TASK DESCRIPTION. The answer must be a word-for-word copy of the records below, with every picture left out.
= Beginning of Section =
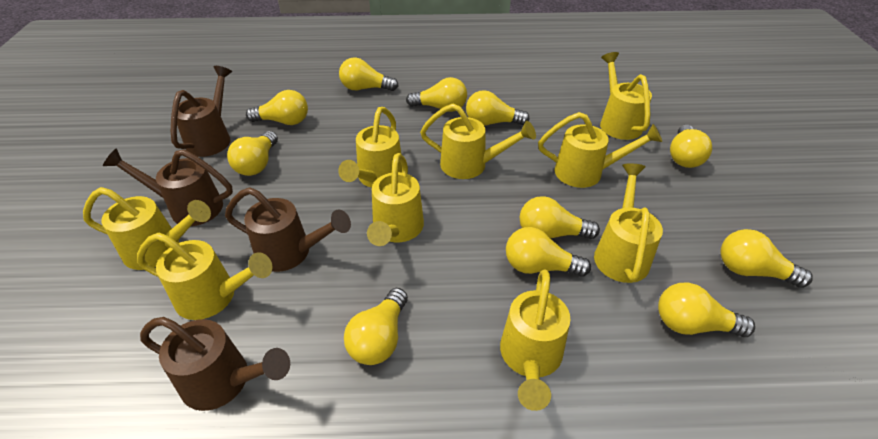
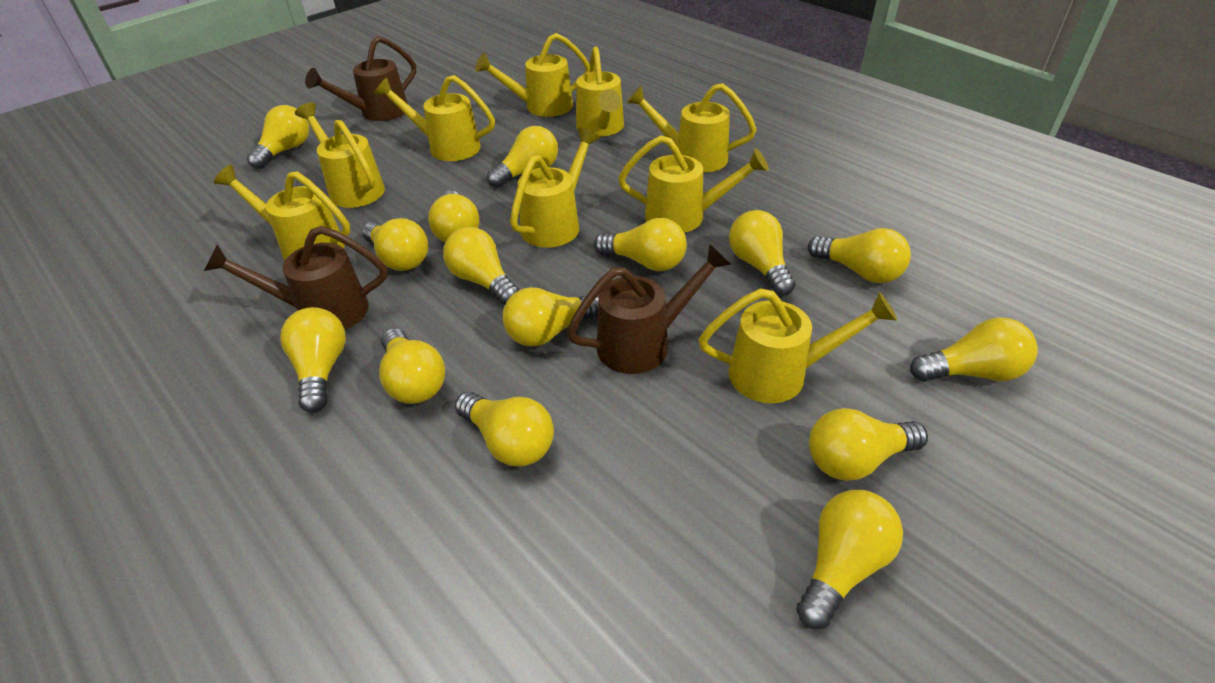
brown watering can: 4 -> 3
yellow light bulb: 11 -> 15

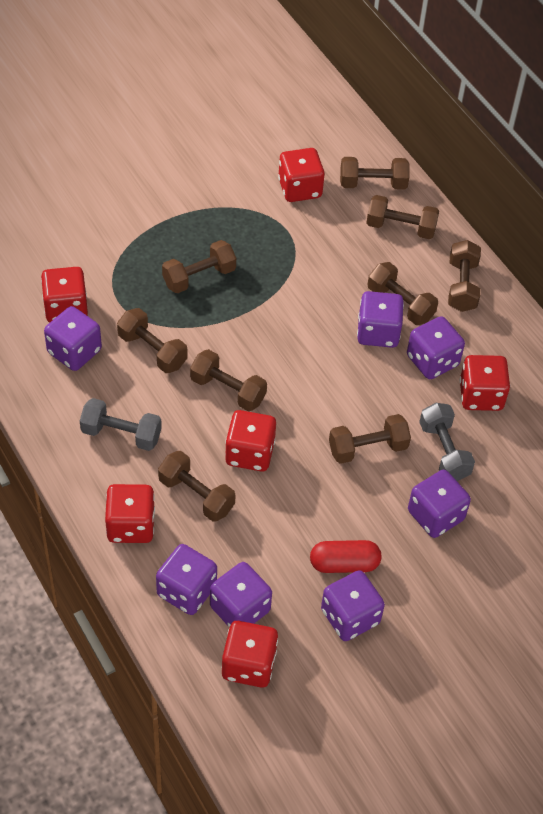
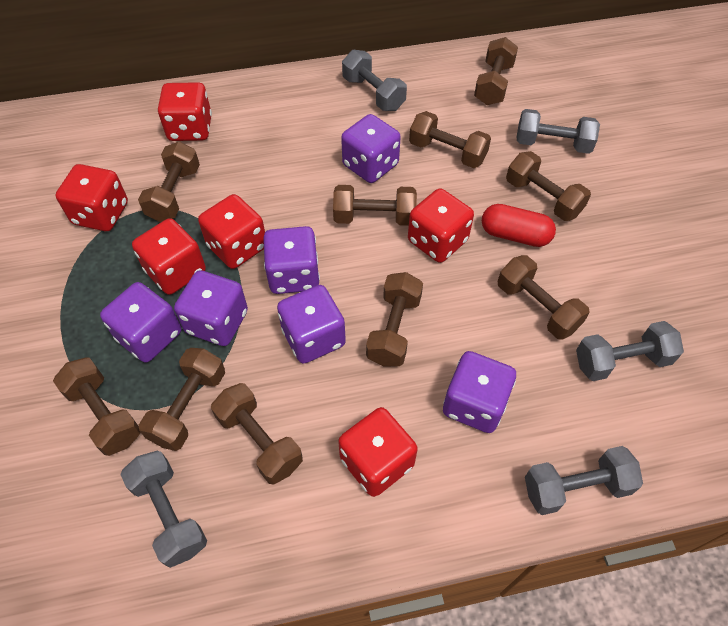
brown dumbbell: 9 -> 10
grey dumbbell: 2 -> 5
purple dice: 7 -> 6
= End of Section =
THE COMPLETED TASK.
brown watering can: 4 -> 3
yellow light bulb: 11 -> 15

brown dumbbell: 9 -> 10
grey dumbbell: 2 -> 5
purple dice: 7 -> 6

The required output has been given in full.